BEGIN Available data

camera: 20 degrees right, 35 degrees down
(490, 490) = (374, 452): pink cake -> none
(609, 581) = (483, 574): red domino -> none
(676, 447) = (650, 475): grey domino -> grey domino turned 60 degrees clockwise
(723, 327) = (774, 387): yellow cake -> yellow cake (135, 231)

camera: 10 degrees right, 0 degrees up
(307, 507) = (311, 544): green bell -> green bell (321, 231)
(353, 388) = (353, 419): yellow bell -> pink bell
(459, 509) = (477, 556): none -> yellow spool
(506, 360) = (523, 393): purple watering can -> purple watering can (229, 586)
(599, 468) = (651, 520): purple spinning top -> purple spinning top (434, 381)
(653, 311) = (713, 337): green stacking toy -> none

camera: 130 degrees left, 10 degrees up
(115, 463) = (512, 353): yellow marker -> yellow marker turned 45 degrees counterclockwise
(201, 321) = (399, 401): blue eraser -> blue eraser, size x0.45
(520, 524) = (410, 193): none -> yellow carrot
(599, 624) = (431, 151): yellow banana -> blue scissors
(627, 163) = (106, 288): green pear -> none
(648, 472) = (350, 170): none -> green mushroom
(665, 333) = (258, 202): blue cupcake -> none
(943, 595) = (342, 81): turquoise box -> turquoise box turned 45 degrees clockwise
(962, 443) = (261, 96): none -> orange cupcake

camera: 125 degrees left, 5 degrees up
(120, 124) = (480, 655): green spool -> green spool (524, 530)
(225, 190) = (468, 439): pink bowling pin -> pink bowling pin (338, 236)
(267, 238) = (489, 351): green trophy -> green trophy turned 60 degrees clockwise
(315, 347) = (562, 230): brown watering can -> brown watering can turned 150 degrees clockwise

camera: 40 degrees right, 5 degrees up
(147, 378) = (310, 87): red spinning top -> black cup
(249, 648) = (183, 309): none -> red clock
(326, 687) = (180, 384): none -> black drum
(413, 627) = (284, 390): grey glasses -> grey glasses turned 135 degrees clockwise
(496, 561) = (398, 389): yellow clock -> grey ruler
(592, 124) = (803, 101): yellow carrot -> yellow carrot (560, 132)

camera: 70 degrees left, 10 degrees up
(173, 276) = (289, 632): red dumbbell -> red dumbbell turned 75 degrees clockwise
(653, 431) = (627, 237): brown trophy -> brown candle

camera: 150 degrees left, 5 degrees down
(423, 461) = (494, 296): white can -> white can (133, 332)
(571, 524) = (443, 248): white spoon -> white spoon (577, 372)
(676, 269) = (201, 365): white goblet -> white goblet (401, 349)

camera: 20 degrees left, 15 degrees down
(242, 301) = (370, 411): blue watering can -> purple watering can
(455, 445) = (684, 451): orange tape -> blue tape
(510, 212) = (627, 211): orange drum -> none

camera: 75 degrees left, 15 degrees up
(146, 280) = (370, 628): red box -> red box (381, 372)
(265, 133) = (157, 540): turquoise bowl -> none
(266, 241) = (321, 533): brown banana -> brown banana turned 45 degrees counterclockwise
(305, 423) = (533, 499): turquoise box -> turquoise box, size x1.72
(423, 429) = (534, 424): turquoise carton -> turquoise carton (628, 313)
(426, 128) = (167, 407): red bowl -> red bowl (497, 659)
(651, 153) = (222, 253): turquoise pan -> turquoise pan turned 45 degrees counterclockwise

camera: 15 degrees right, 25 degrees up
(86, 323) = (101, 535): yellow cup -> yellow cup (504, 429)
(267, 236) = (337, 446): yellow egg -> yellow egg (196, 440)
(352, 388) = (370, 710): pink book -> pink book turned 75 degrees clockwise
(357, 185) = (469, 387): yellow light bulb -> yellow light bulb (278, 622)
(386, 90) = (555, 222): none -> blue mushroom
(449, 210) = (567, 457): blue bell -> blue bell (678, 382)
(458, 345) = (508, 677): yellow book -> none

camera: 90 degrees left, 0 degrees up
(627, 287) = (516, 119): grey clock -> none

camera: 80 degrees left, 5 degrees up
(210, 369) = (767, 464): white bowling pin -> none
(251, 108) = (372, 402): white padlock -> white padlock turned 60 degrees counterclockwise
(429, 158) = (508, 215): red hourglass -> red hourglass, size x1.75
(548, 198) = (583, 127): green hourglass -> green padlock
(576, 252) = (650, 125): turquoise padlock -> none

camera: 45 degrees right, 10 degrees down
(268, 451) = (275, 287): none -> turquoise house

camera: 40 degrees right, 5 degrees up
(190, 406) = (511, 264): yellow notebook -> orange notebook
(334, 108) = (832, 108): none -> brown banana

END Available data

Will you return exactly the lines above from the one with "camera: 20 degrees left, 15 degrees down" down to the one with "(386, 90) = (555, 222): none -> blue mushroom", counting both as part of the range?

■ Task output ■
camera: 20 degrees left, 15 degrees down
(242, 301) = (370, 411): blue watering can -> purple watering can
(455, 445) = (684, 451): orange tape -> blue tape
(510, 212) = (627, 211): orange drum -> none

camera: 75 degrees left, 15 degrees up
(146, 280) = (370, 628): red box -> red box (381, 372)
(265, 133) = (157, 540): turquoise bowl -> none
(266, 241) = (321, 533): brown banana -> brown banana turned 45 degrees counterclockwise
(305, 423) = (533, 499): turquoise box -> turquoise box, size x1.72
(423, 429) = (534, 424): turquoise carton -> turquoise carton (628, 313)
(426, 128) = (167, 407): red bowl -> red bowl (497, 659)
(651, 153) = (222, 253): turquoise pan -> turquoise pan turned 45 degrees counterclockwise

camera: 15 degrees right, 25 degrees up
(86, 323) = (101, 535): yellow cup -> yellow cup (504, 429)
(267, 236) = (337, 446): yellow egg -> yellow egg (196, 440)
(352, 388) = (370, 710): pink book -> pink book turned 75 degrees clockwise
(357, 185) = (469, 387): yellow light bulb -> yellow light bulb (278, 622)
(386, 90) = (555, 222): none -> blue mushroom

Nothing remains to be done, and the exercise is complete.